| Data for this task |
━━━━━━━━━━

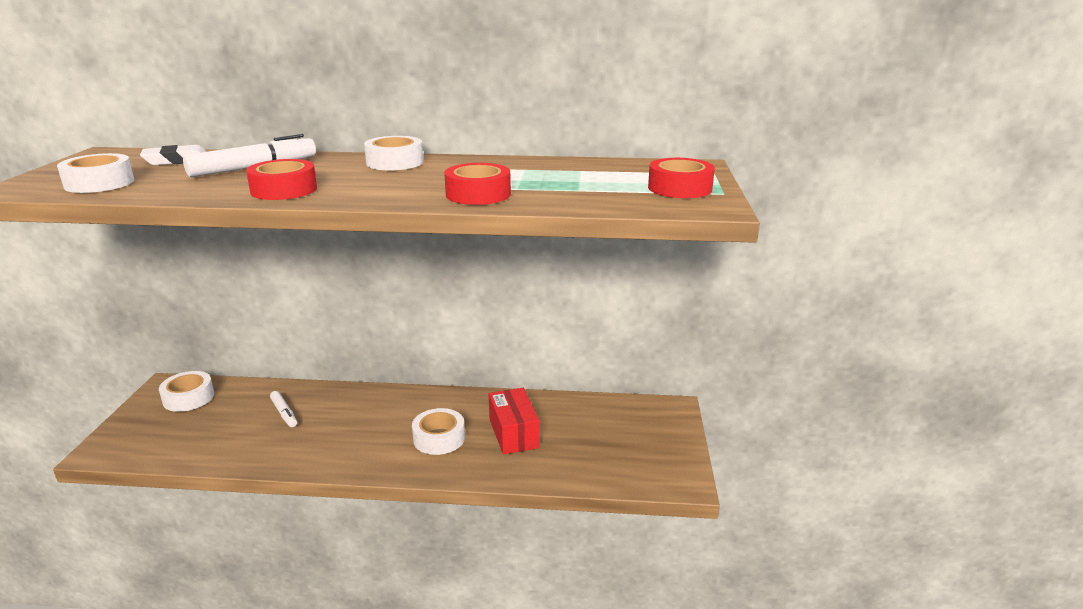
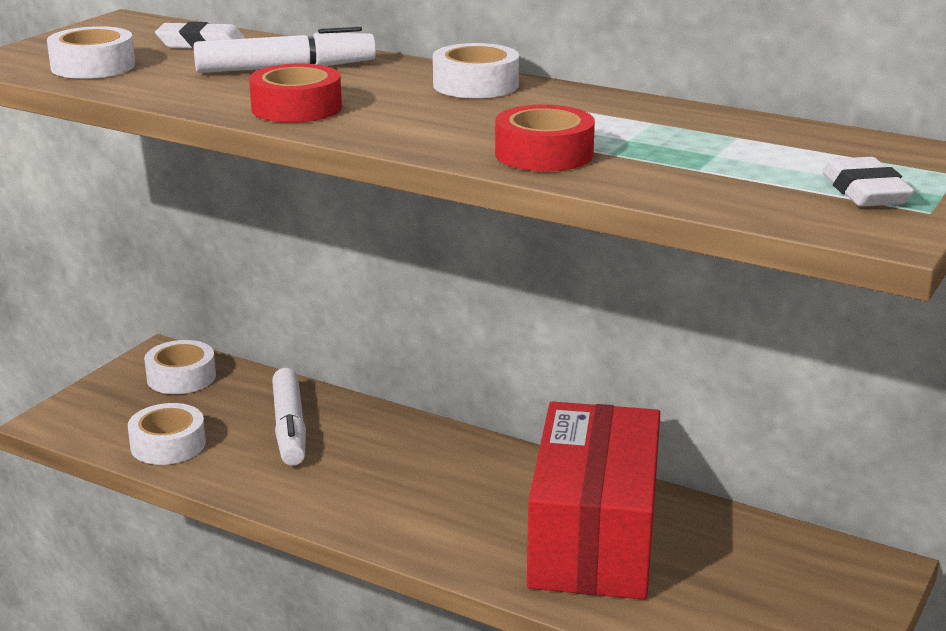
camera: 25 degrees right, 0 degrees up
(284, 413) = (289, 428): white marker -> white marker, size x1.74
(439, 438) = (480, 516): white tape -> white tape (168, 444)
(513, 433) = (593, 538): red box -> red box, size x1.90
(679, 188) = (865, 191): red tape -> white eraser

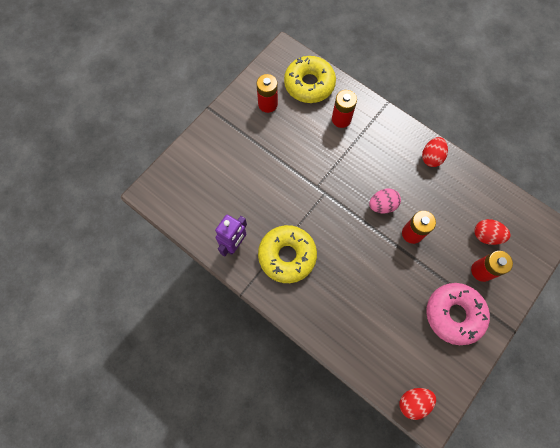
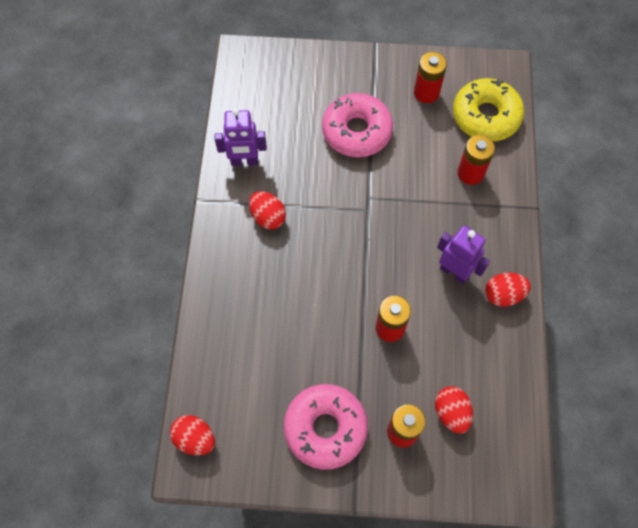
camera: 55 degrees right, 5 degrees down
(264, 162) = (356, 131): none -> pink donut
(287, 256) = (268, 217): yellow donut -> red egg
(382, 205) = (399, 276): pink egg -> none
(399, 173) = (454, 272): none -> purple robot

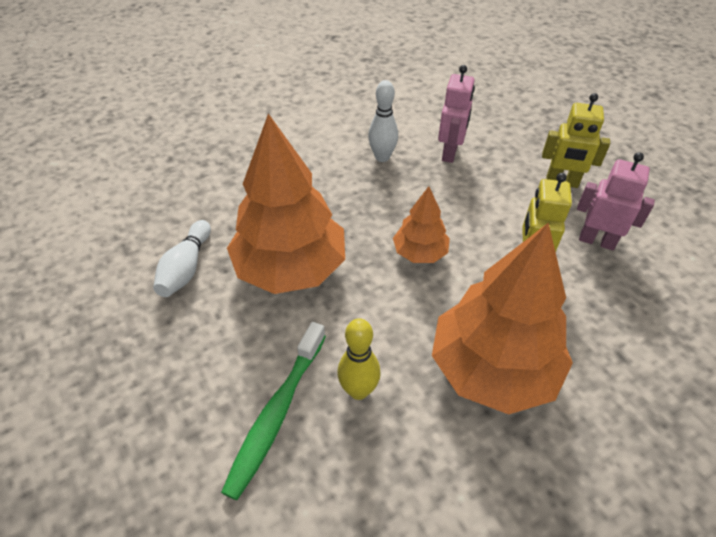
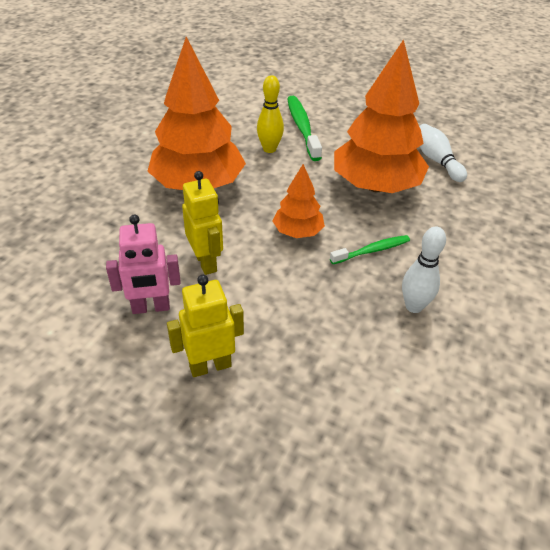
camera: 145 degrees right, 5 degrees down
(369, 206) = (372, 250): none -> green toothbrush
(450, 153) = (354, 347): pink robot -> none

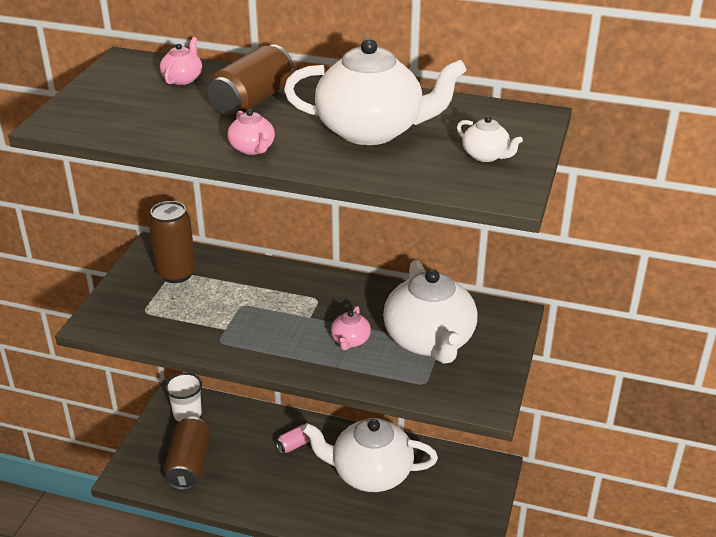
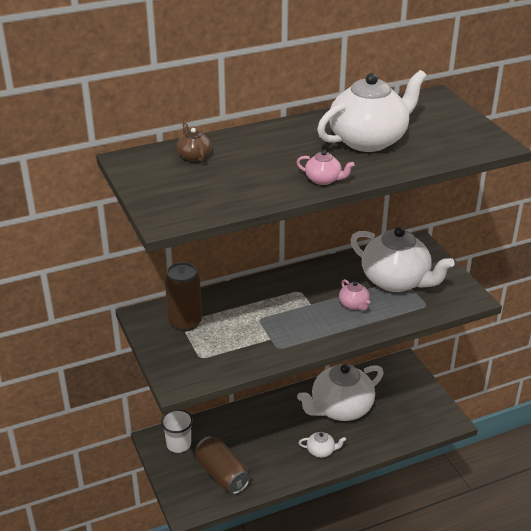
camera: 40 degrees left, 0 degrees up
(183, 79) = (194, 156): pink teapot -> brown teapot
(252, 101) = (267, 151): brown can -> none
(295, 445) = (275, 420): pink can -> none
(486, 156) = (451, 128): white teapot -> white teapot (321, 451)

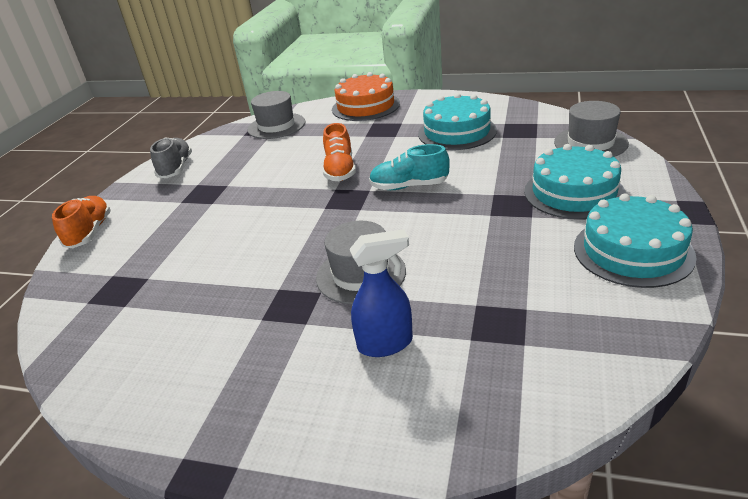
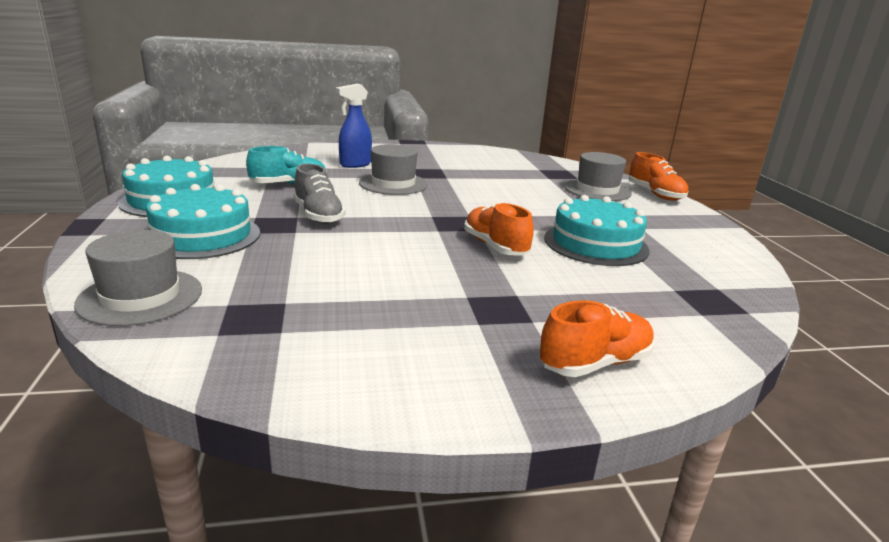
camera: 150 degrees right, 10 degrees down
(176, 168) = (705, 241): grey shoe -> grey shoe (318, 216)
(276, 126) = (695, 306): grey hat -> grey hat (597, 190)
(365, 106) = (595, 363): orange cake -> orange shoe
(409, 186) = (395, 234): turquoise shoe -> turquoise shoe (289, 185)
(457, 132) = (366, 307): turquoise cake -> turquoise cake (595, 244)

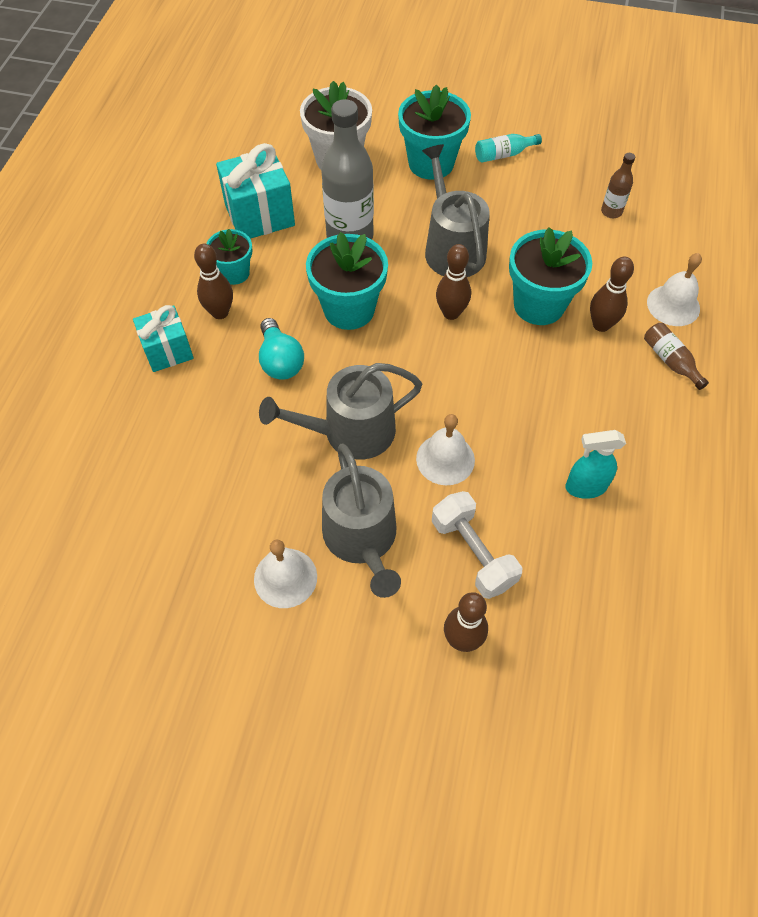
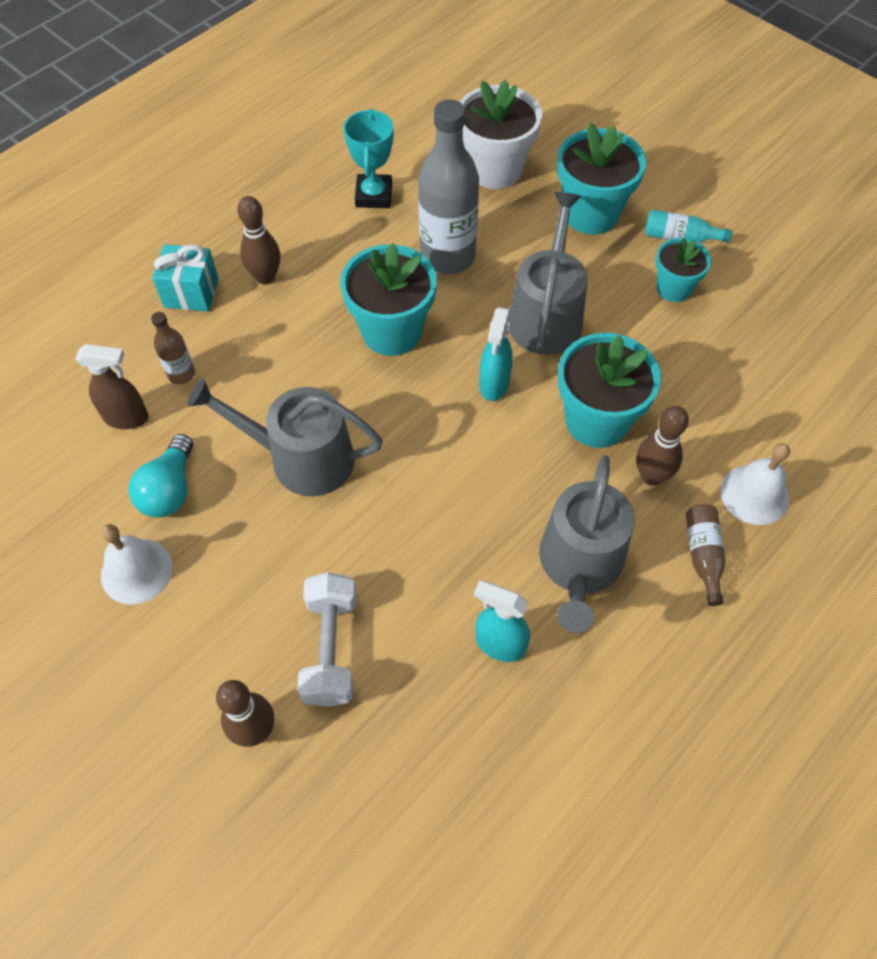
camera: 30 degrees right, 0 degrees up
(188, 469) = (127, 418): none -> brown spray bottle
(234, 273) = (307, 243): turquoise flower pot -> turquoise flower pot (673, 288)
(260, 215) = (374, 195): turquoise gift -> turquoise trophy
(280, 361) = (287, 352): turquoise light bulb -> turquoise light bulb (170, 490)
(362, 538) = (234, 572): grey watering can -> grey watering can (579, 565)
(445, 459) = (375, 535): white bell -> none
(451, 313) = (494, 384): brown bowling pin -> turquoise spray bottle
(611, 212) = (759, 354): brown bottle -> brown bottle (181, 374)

━━━━━━━━━━

| Task goal |
Reproduce the records in full, exactly as they appear, and show none of the pictures.

| Your response |
camera: 25 degrees right, 0 degrees up
(284, 413) = (289, 428): white marker -> white marker, size x1.74
(439, 438) = (480, 516): white tape -> white tape (168, 444)
(513, 433) = (593, 538): red box -> red box, size x1.90
(679, 188) = (865, 191): red tape -> white eraser

camera: 55 degrees right, 5 degrees down
(264, 162) = (356, 131): none -> pink donut
(287, 256) = (268, 217): yellow donut -> red egg
(382, 205) = (399, 276): pink egg -> none
(399, 173) = (454, 272): none -> purple robot

camera: 145 degrees right, 5 degrees down
(369, 206) = (372, 250): none -> green toothbrush
(450, 153) = (354, 347): pink robot -> none

camera: 40 degrees left, 0 degrees up
(183, 79) = (194, 156): pink teapot -> brown teapot
(252, 101) = (267, 151): brown can -> none
(295, 445) = (275, 420): pink can -> none
(486, 156) = (451, 128): white teapot -> white teapot (321, 451)

camera: 150 degrees right, 10 degrees down
(176, 168) = (705, 241): grey shoe -> grey shoe (318, 216)
(276, 126) = (695, 306): grey hat -> grey hat (597, 190)
(365, 106) = (595, 363): orange cake -> orange shoe
(409, 186) = (395, 234): turquoise shoe -> turquoise shoe (289, 185)
(457, 132) = (366, 307): turquoise cake -> turquoise cake (595, 244)

camera: 30 degrees right, 0 degrees up
(188, 469) = (127, 418): none -> brown spray bottle
(234, 273) = (307, 243): turquoise flower pot -> turquoise flower pot (673, 288)
(260, 215) = (374, 195): turquoise gift -> turquoise trophy
(280, 361) = (287, 352): turquoise light bulb -> turquoise light bulb (170, 490)
(362, 538) = (234, 572): grey watering can -> grey watering can (579, 565)
(445, 459) = (375, 535): white bell -> none
(451, 313) = (494, 384): brown bowling pin -> turquoise spray bottle
(611, 212) = (759, 354): brown bottle -> brown bottle (181, 374)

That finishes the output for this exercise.